[Work order] Retype, without changes, every line from the line that contains "grey star [281,73,319,101]" through the final line of the records. Exclude pictures.

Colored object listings
——

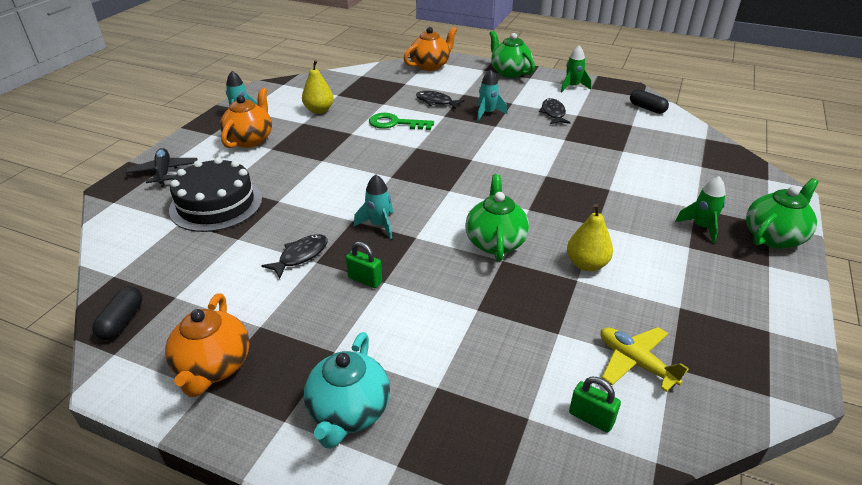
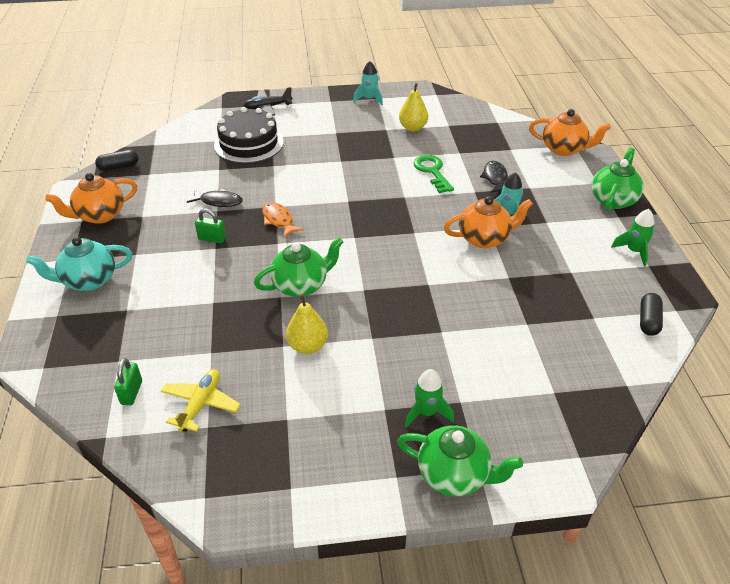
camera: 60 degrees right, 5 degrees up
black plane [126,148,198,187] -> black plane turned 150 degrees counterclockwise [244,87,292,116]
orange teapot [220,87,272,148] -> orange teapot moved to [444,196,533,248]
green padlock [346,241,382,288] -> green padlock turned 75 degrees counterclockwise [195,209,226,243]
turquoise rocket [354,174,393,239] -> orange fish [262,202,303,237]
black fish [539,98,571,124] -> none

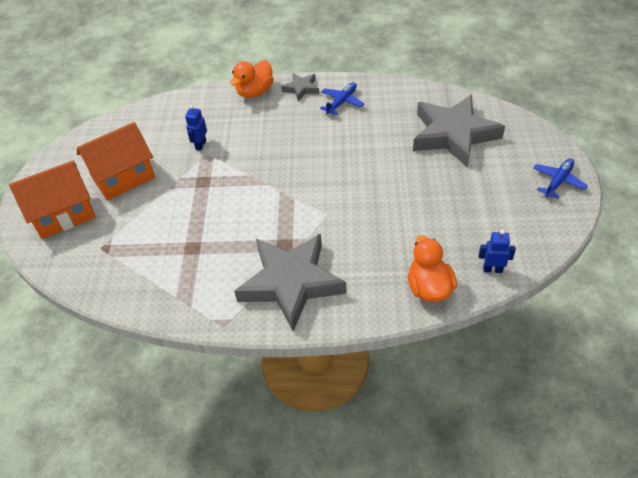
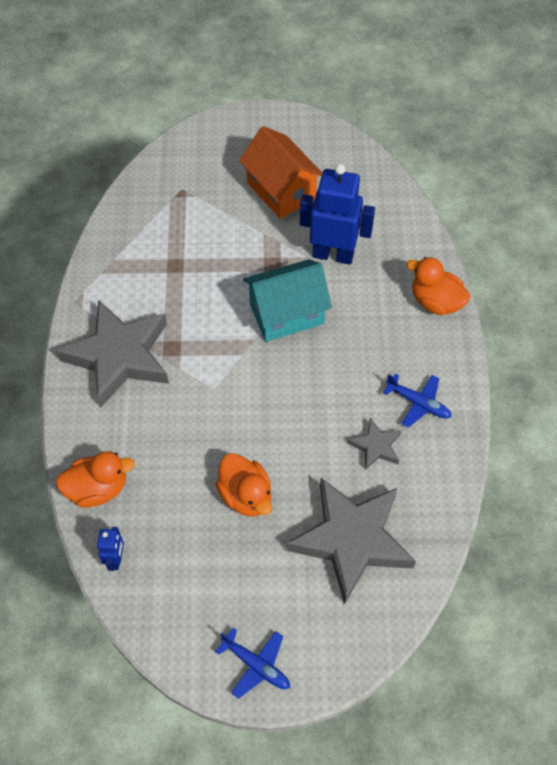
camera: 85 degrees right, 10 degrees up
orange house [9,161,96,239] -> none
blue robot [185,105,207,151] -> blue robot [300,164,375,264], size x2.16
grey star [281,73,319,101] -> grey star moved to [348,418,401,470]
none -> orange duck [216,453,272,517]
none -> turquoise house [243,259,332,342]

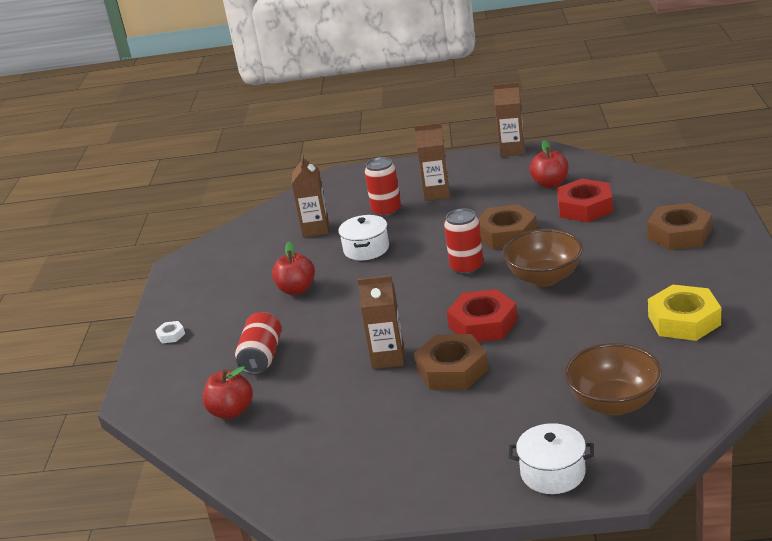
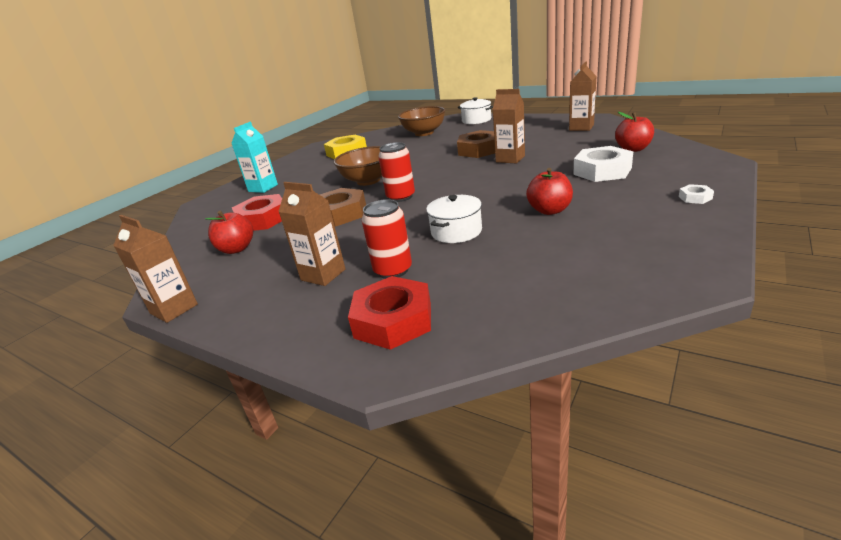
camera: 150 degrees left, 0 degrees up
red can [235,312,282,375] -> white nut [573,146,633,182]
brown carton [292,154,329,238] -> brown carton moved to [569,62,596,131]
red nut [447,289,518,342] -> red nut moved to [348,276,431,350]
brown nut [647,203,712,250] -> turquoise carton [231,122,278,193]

——

[Finished task]
grey star [281,73,319,101] -> grey star moved to [348,418,401,470]
none -> orange duck [216,453,272,517]
none -> turquoise house [243,259,332,342]

camera: 150 degrees left, 0 degrees up
red can [235,312,282,375] -> white nut [573,146,633,182]
brown carton [292,154,329,238] -> brown carton moved to [569,62,596,131]
red nut [447,289,518,342] -> red nut moved to [348,276,431,350]
brown nut [647,203,712,250] -> turquoise carton [231,122,278,193]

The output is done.